- [EXERCISE DETAILS]: Only the number is wanted: how many lines below include "orange"?
BEGIN EXTRACTED DATA
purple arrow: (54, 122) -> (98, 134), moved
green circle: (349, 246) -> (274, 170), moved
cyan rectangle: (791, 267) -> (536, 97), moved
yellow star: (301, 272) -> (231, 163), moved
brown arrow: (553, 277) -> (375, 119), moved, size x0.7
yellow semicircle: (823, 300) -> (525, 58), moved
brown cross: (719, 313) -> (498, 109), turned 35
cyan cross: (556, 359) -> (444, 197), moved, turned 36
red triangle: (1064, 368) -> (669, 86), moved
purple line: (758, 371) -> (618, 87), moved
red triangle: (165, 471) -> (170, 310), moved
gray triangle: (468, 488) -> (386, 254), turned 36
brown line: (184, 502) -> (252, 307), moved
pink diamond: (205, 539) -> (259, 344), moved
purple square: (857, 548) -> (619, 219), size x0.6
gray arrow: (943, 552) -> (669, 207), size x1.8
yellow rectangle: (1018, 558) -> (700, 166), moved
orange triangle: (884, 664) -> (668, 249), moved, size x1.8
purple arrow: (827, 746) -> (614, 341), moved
END EXTRACTED DATA
BEGIN EXTRACTED DATA
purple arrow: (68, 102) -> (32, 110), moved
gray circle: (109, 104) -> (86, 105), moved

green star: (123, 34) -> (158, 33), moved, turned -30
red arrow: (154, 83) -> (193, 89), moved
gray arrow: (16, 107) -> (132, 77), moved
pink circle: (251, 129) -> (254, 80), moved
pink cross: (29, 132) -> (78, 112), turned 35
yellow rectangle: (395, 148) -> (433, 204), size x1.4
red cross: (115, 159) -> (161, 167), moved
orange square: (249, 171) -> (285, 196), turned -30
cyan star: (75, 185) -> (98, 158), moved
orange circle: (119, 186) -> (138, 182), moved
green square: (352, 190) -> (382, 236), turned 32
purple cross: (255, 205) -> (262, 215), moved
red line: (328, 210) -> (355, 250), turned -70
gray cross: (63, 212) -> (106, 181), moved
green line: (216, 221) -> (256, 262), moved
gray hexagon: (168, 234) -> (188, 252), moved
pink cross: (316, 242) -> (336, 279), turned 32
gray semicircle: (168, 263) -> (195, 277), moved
END EXTRACTED DATA
- [TASK SOLUTION]: 3